Provided data |
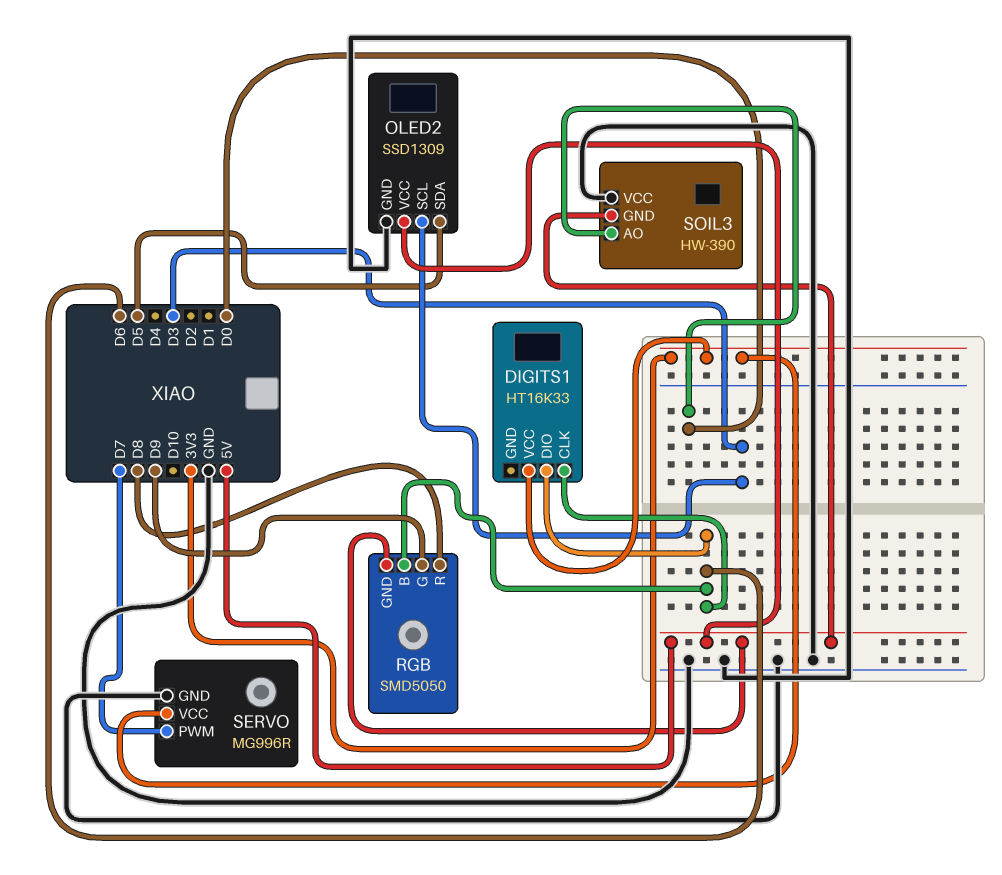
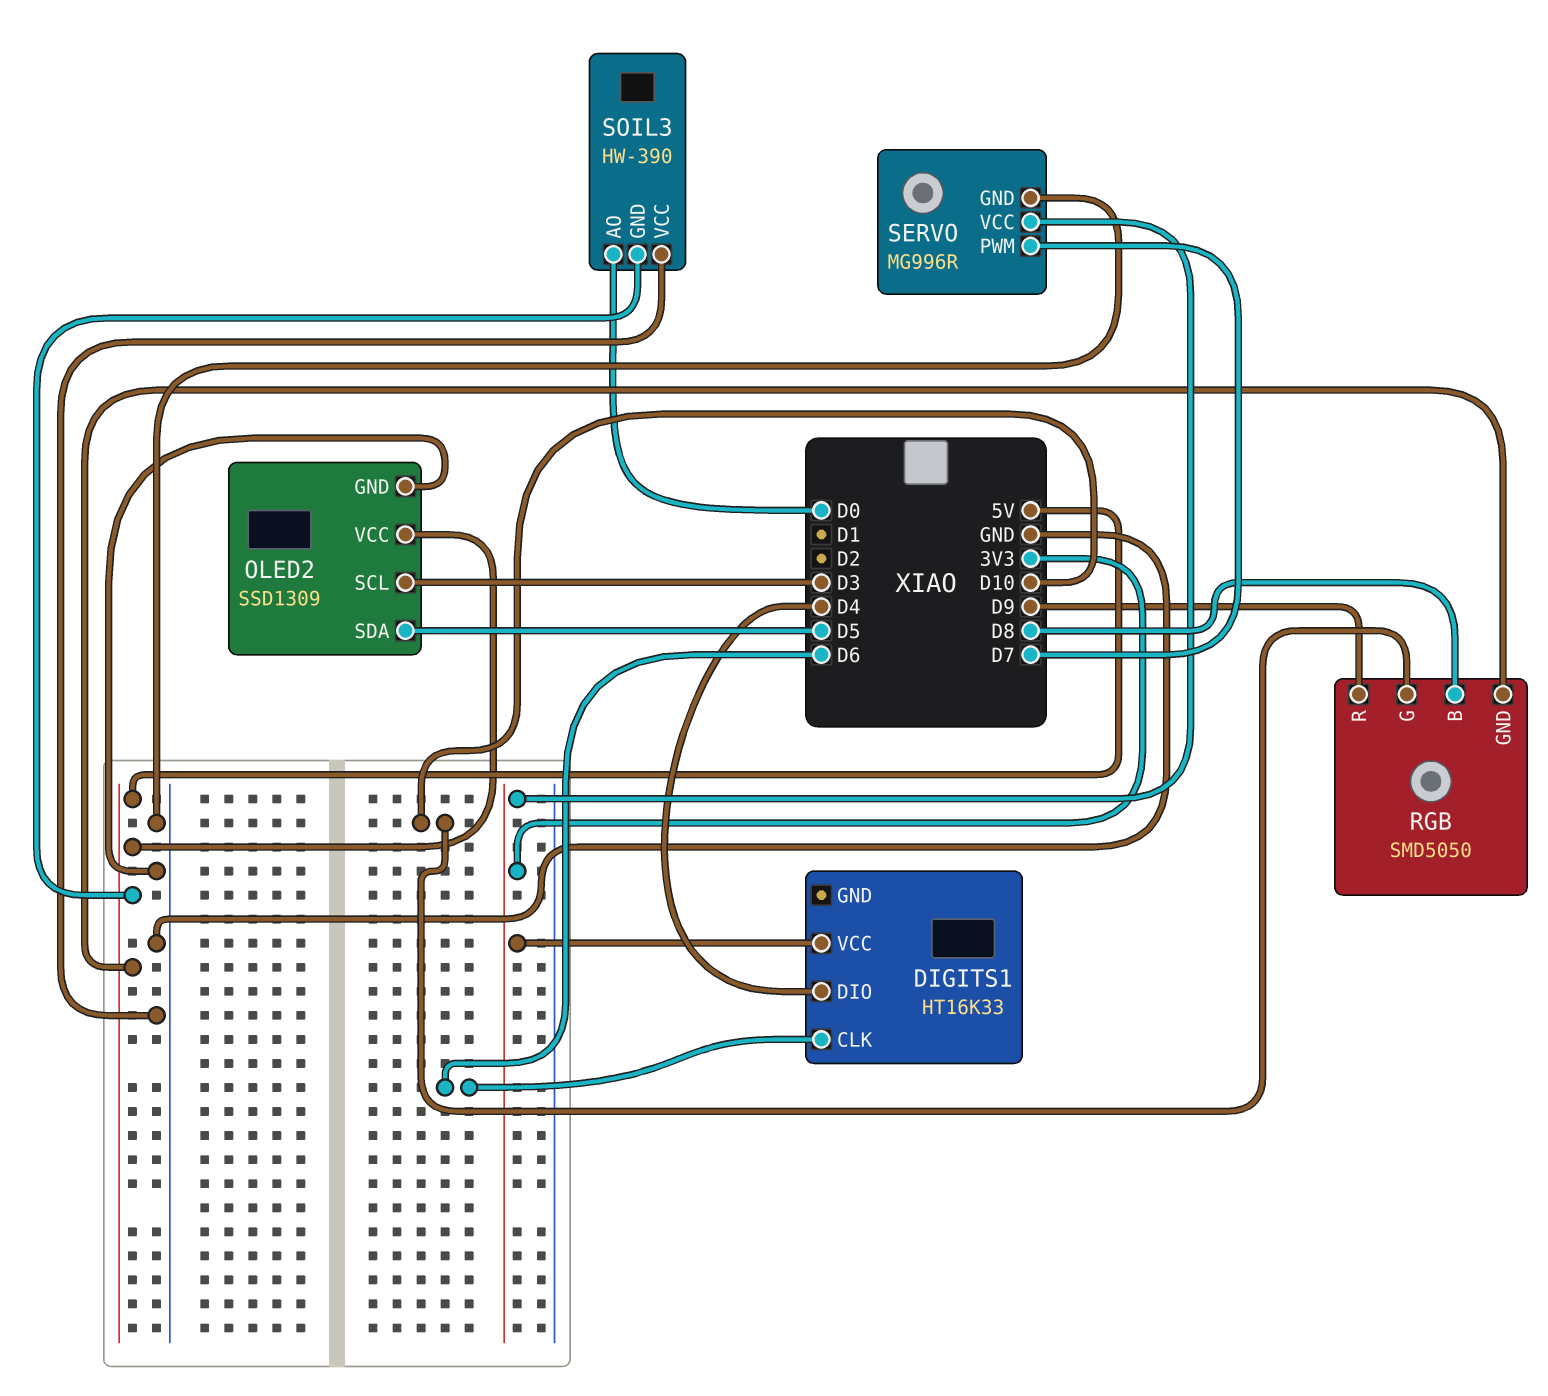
DIGITS1 pin DIO: D6 -> D4
RGB pin B: D6 -> D8
RGB pin G: D9 -> D10
RGB pin R: D8 -> D9

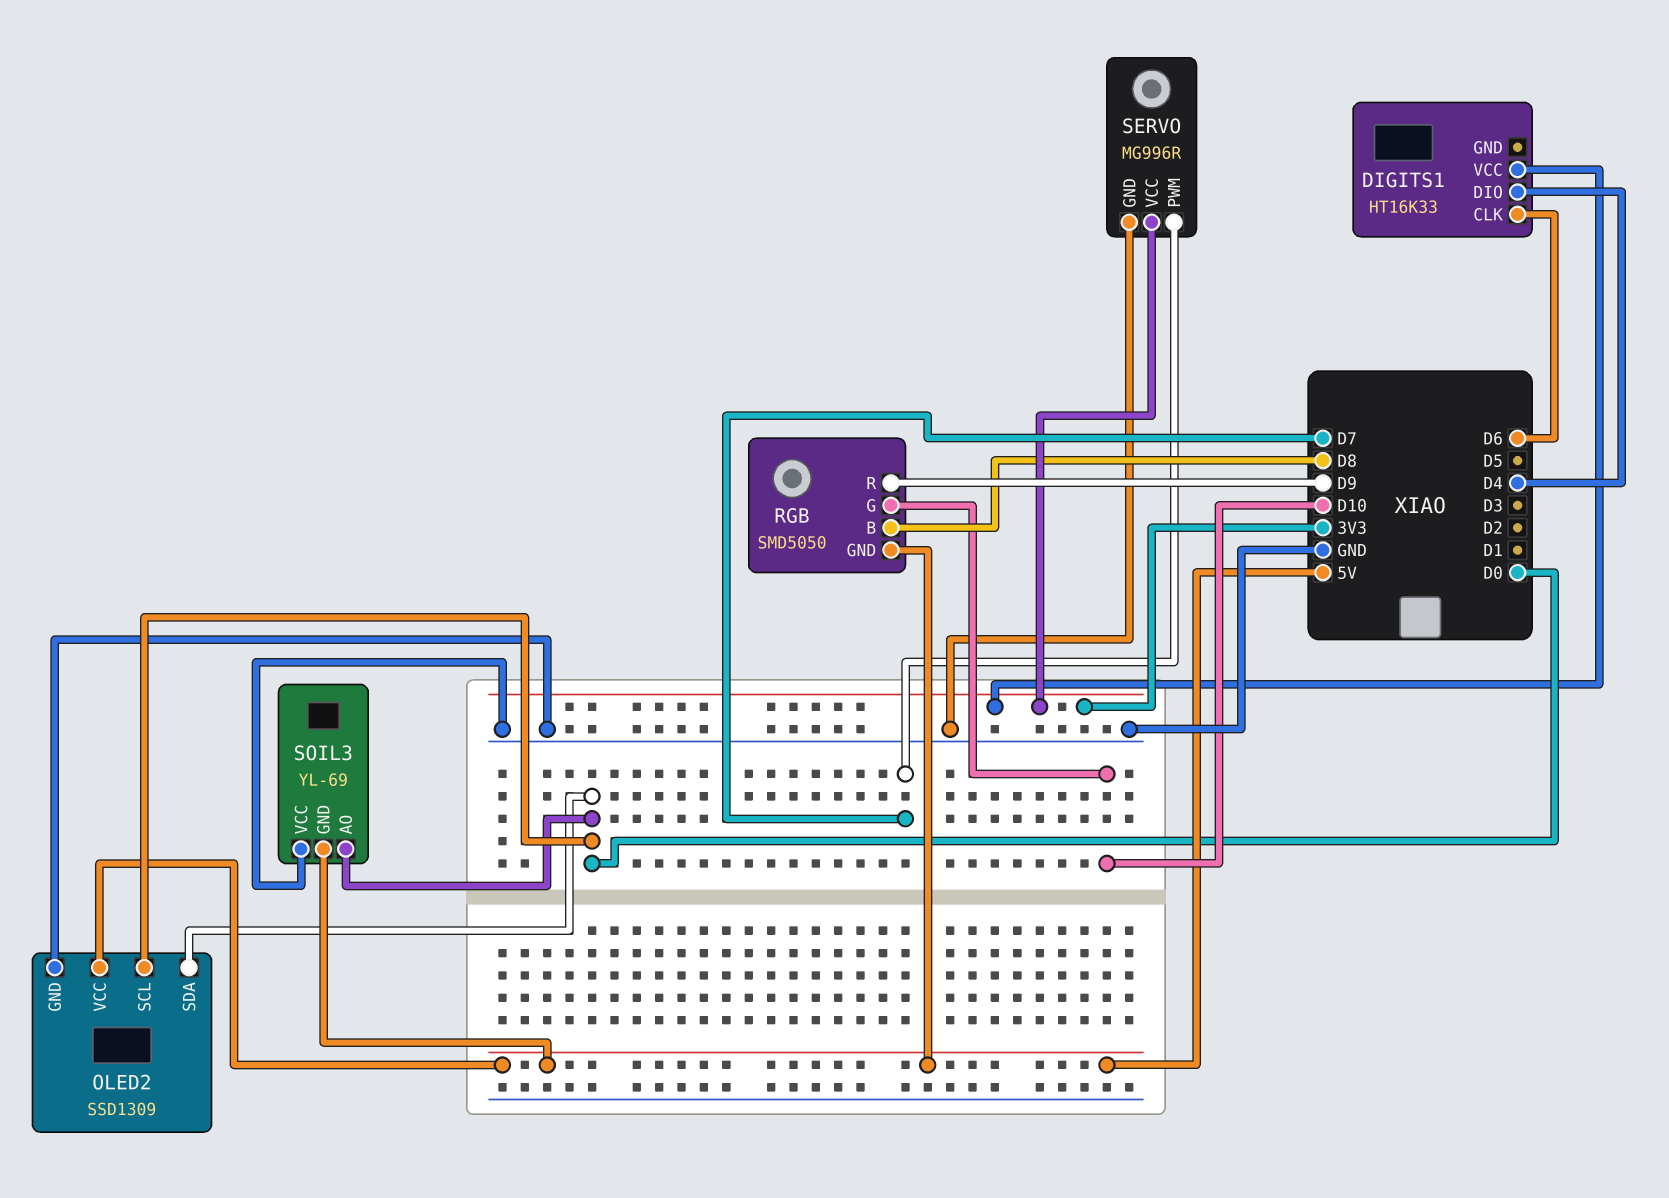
OLED2 pin SCL: D3 -> D0
OLED2 pin SDA: D5 -> D0
SOIL3: HW-390 -> YL-69

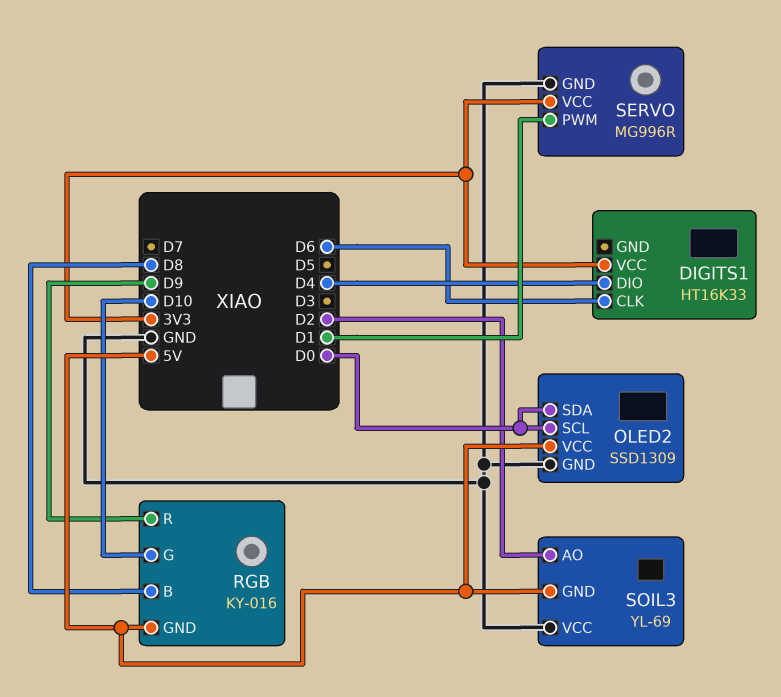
RGB: SMD5050 -> KY-016
SERVO pin PWM: D7 -> D1
SOIL3 pin AO: D0 -> D2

Task requirements | Here the job is to print all the entries above exactly, minus the images.

Answer for the task |
DIGITS1 pin DIO: D6 -> D4
RGB pin B: D6 -> D8
RGB pin G: D9 -> D10
RGB pin R: D8 -> D9

OLED2 pin SCL: D3 -> D0
OLED2 pin SDA: D5 -> D0
SOIL3: HW-390 -> YL-69

RGB: SMD5050 -> KY-016
SERVO pin PWM: D7 -> D1
SOIL3 pin AO: D0 -> D2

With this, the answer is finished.